## BRIEF
Send back the data below exactly. Drop every picture.

## RAW DATA

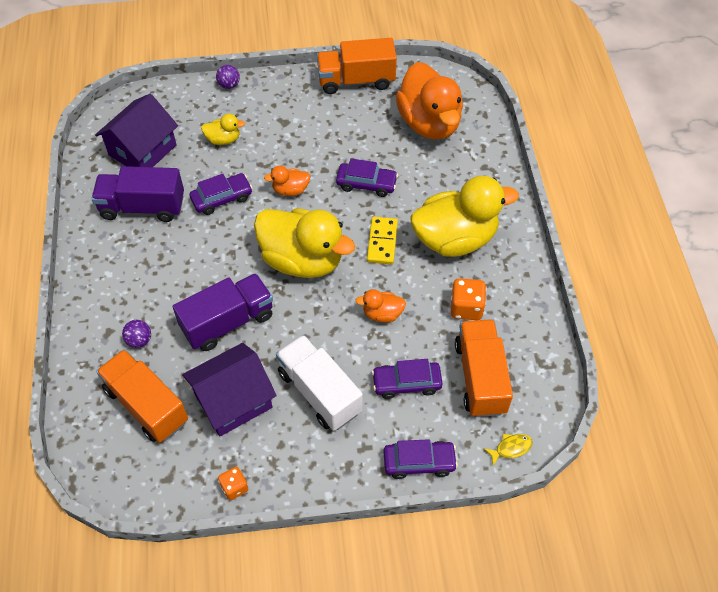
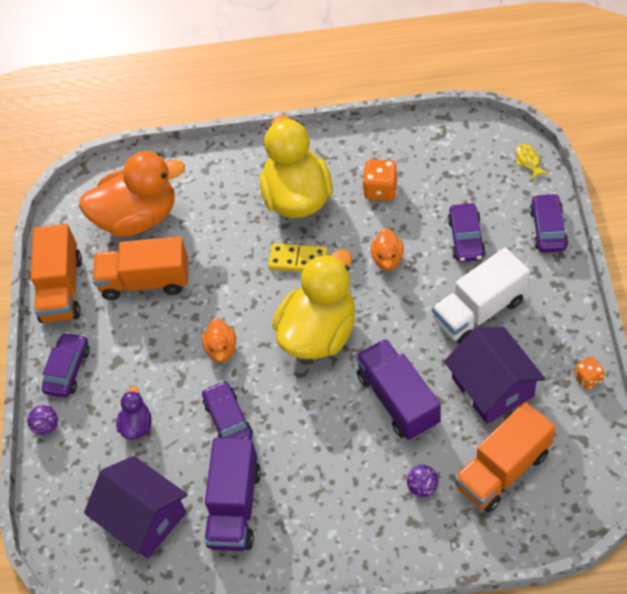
camera: 80 degrees left, 0 degrees up
(223, 139) = (137, 425): yellow duck -> purple duck
(366, 184) = (219, 275): purple car -> purple car (68, 370)
(480, 377) = (457, 181): orange truck -> orange truck (145, 281)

## RESPONSE TO THE TASK
camera: 80 degrees left, 0 degrees up
(223, 139) = (137, 425): yellow duck -> purple duck
(366, 184) = (219, 275): purple car -> purple car (68, 370)
(480, 377) = (457, 181): orange truck -> orange truck (145, 281)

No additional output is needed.